*Short exercise*
Copy the data below word for word, starting at the line that contains "Lusaka: 12:01 -> 12:39" and ending at the line that contains "Stuttgart: 7:37 -> 7:39", with both of those lines included.

*Material supplied*
········

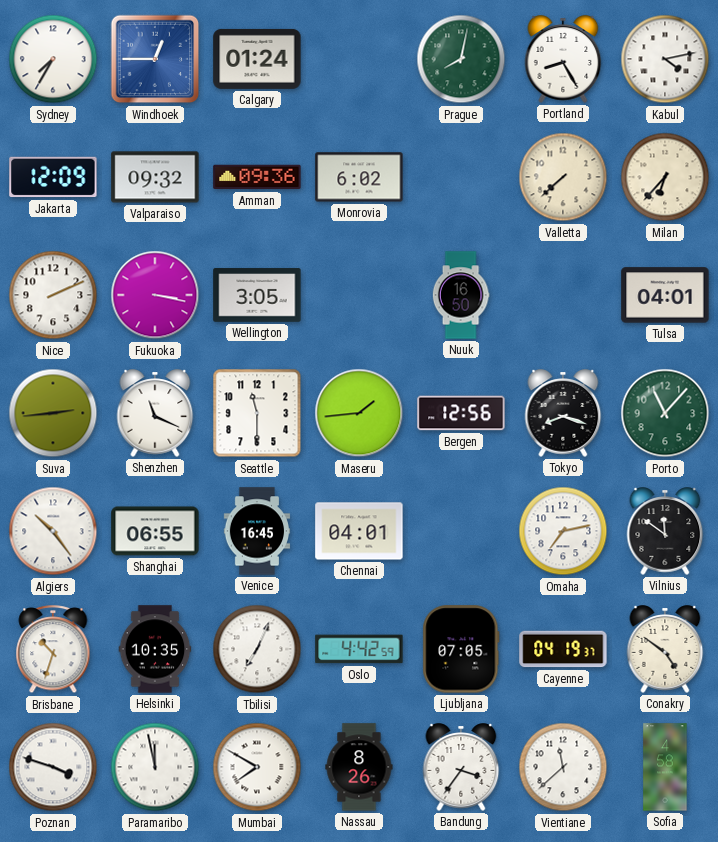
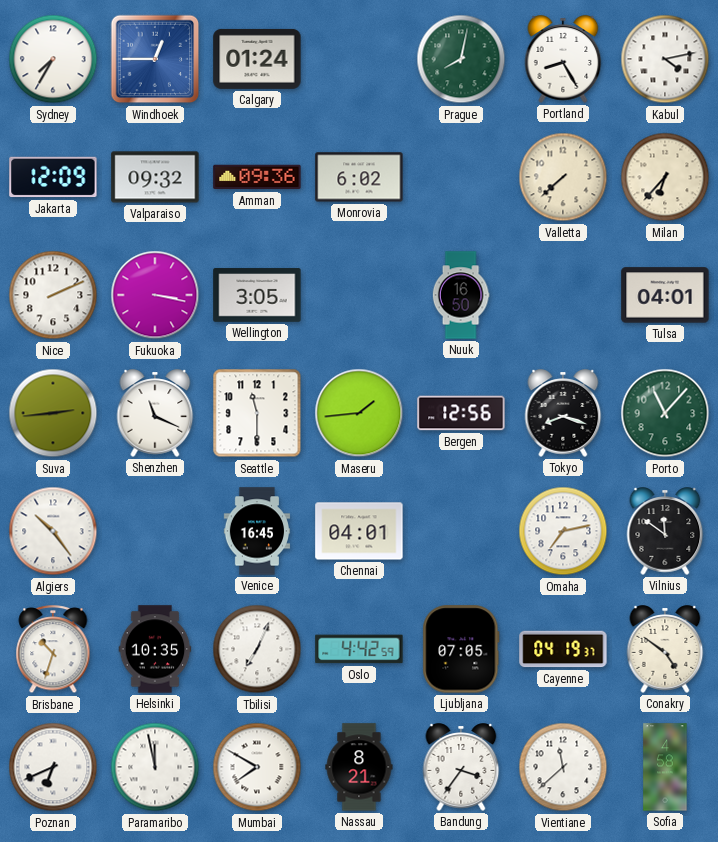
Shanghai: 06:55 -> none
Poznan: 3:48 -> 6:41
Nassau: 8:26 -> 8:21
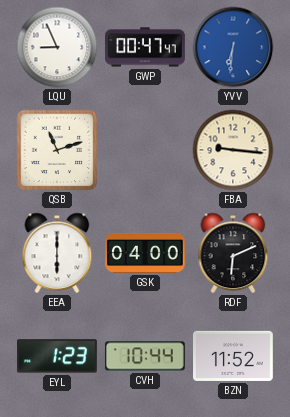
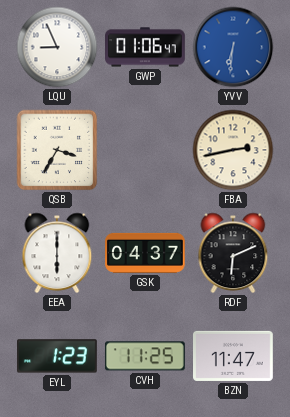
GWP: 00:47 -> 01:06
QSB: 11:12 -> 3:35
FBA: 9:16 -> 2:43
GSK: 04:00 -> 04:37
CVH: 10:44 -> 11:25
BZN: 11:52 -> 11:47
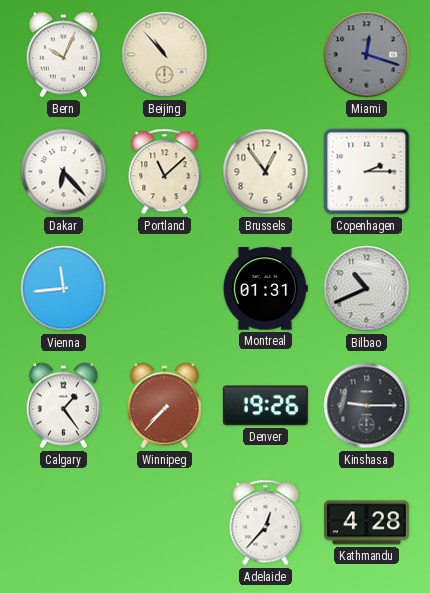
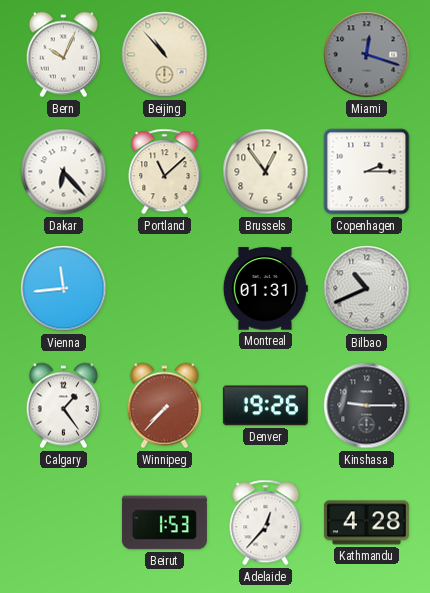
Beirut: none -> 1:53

········

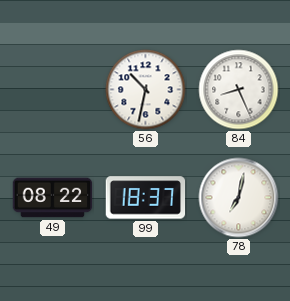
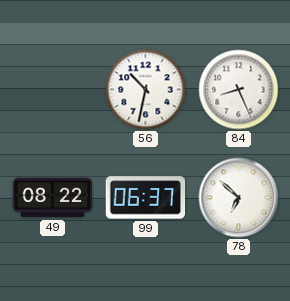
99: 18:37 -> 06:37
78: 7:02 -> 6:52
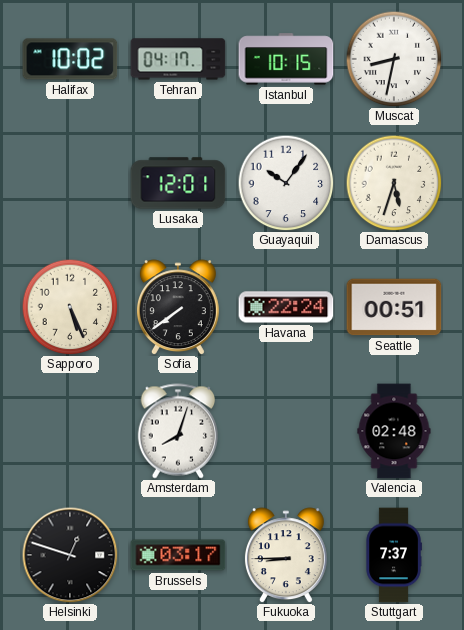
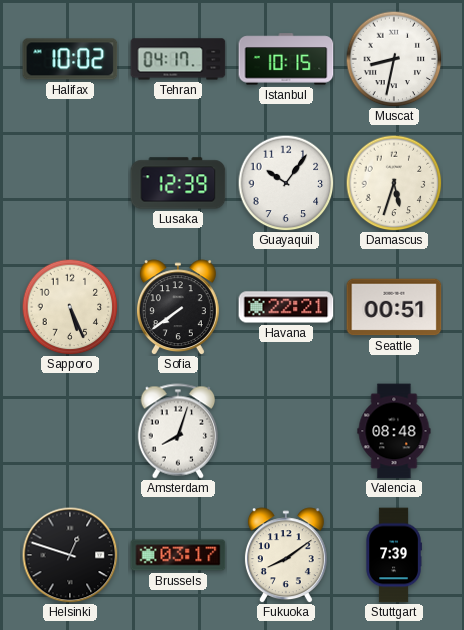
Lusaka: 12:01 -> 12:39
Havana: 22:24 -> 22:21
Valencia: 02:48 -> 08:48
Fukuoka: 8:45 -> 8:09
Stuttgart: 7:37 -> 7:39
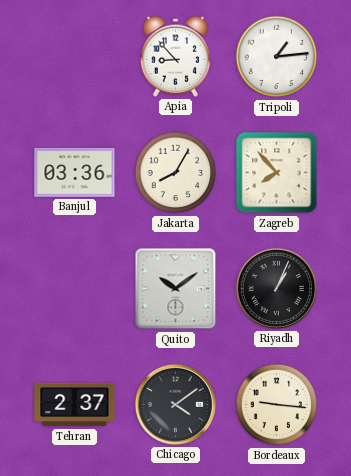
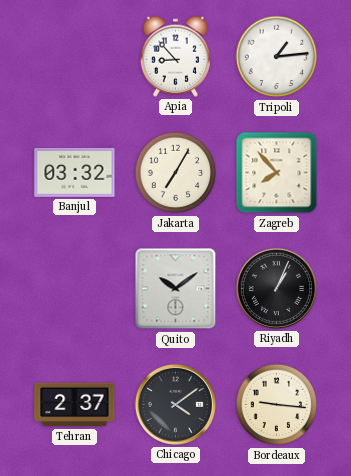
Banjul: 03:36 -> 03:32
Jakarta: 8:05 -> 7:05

········

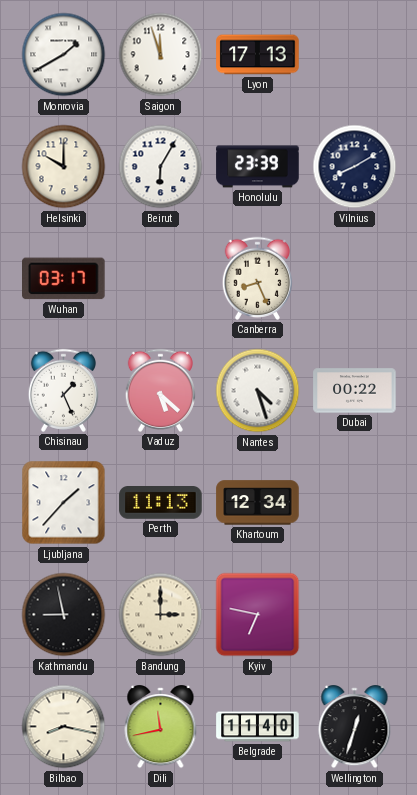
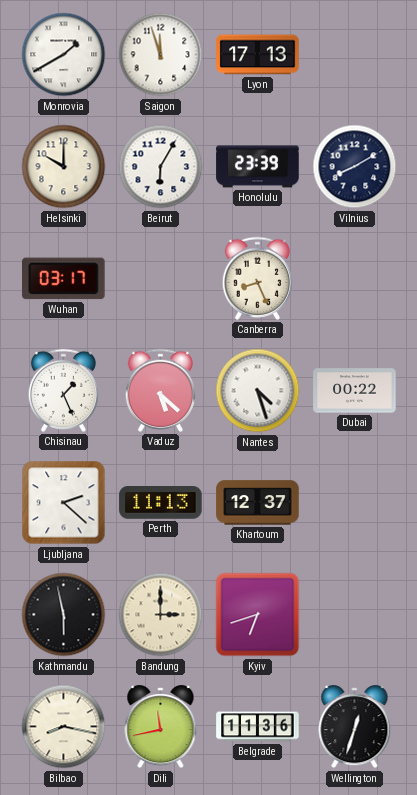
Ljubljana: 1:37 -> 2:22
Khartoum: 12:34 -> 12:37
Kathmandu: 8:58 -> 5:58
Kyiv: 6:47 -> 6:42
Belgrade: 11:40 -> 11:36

········

*The output*
Lusaka: 12:01 -> 12:39
Havana: 22:24 -> 22:21
Valencia: 02:48 -> 08:48
Fukuoka: 8:45 -> 8:09
Stuttgart: 7:37 -> 7:39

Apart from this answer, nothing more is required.